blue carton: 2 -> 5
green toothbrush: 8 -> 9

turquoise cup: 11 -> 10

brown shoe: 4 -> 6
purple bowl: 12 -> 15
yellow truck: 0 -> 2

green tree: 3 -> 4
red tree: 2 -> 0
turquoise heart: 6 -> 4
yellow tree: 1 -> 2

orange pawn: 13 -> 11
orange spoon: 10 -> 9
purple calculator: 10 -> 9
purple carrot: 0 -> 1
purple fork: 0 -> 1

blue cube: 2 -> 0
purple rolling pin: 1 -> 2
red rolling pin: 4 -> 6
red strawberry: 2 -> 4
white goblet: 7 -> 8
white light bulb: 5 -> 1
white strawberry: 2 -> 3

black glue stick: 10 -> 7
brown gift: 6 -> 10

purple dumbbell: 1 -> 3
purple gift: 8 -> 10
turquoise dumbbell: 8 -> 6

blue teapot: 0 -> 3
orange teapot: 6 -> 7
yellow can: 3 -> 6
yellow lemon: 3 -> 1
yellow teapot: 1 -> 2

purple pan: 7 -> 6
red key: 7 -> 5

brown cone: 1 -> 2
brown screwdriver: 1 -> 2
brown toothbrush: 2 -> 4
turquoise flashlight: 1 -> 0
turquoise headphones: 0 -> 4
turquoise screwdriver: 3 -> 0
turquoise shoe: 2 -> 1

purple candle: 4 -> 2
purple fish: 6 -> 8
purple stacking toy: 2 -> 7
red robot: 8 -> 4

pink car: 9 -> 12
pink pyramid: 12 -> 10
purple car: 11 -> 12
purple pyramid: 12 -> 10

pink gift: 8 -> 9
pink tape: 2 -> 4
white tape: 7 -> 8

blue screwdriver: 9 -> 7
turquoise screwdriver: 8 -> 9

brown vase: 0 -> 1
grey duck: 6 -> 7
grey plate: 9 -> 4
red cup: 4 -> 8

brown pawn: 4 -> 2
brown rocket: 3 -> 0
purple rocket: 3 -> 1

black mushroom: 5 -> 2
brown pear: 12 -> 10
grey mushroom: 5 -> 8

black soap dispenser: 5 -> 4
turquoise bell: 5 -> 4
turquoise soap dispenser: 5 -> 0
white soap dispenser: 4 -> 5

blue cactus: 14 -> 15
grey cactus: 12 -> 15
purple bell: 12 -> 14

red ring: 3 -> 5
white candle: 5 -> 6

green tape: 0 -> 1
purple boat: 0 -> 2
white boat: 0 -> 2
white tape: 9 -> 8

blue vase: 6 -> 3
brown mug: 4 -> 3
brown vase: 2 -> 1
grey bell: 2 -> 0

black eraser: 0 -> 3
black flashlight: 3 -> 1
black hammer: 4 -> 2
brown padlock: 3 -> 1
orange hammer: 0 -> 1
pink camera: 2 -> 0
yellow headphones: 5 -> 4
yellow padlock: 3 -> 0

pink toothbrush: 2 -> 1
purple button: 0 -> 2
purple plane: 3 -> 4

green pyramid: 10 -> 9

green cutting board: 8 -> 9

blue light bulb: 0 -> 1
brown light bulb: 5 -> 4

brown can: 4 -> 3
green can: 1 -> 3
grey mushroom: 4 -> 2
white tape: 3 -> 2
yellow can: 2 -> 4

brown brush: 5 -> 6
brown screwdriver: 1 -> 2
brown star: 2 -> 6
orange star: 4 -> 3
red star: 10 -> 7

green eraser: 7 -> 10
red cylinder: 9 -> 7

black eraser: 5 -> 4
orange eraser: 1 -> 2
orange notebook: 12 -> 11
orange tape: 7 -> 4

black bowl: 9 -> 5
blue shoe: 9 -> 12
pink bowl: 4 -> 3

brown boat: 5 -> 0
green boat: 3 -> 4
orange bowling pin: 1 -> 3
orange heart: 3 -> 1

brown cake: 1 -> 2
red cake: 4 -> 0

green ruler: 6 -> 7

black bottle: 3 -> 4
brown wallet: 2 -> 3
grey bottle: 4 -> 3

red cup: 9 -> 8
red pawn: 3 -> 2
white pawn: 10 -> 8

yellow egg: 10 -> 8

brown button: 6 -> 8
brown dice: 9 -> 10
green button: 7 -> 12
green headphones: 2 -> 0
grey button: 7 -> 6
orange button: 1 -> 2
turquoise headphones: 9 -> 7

--*--

## [Aim of the exercise]
What you give back must be the stretch above, starting at the line with "purple gift: 8 -> 10" and ending at the line with "brown star: 2 -> 6", copied exactly.

## [Expected output]
purple gift: 8 -> 10
turquoise dumbbell: 8 -> 6

blue teapot: 0 -> 3
orange teapot: 6 -> 7
yellow can: 3 -> 6
yellow lemon: 3 -> 1
yellow teapot: 1 -> 2

purple pan: 7 -> 6
red key: 7 -> 5

brown cone: 1 -> 2
brown screwdriver: 1 -> 2
brown toothbrush: 2 -> 4
turquoise flashlight: 1 -> 0
turquoise headphones: 0 -> 4
turquoise screwdriver: 3 -> 0
turquoise shoe: 2 -> 1

purple candle: 4 -> 2
purple fish: 6 -> 8
purple stacking toy: 2 -> 7
red robot: 8 -> 4

pink car: 9 -> 12
pink pyramid: 12 -> 10
purple car: 11 -> 12
purple pyramid: 12 -> 10

pink gift: 8 -> 9
pink tape: 2 -> 4
white tape: 7 -> 8

blue screwdriver: 9 -> 7
turquoise screwdriver: 8 -> 9

brown vase: 0 -> 1
grey duck: 6 -> 7
grey plate: 9 -> 4
red cup: 4 -> 8

brown pawn: 4 -> 2
brown rocket: 3 -> 0
purple rocket: 3 -> 1

black mushroom: 5 -> 2
brown pear: 12 -> 10
grey mushroom: 5 -> 8

black soap dispenser: 5 -> 4
turquoise bell: 5 -> 4
turquoise soap dispenser: 5 -> 0
white soap dispenser: 4 -> 5

blue cactus: 14 -> 15
grey cactus: 12 -> 15
purple bell: 12 -> 14

red ring: 3 -> 5
white candle: 5 -> 6

green tape: 0 -> 1
purple boat: 0 -> 2
white boat: 0 -> 2
white tape: 9 -> 8

blue vase: 6 -> 3
brown mug: 4 -> 3
brown vase: 2 -> 1
grey bell: 2 -> 0

black eraser: 0 -> 3
black flashlight: 3 -> 1
black hammer: 4 -> 2
brown padlock: 3 -> 1
orange hammer: 0 -> 1
pink camera: 2 -> 0
yellow headphones: 5 -> 4
yellow padlock: 3 -> 0

pink toothbrush: 2 -> 1
purple button: 0 -> 2
purple plane: 3 -> 4

green pyramid: 10 -> 9

green cutting board: 8 -> 9

blue light bulb: 0 -> 1
brown light bulb: 5 -> 4

brown can: 4 -> 3
green can: 1 -> 3
grey mushroom: 4 -> 2
white tape: 3 -> 2
yellow can: 2 -> 4

brown brush: 5 -> 6
brown screwdriver: 1 -> 2
brown star: 2 -> 6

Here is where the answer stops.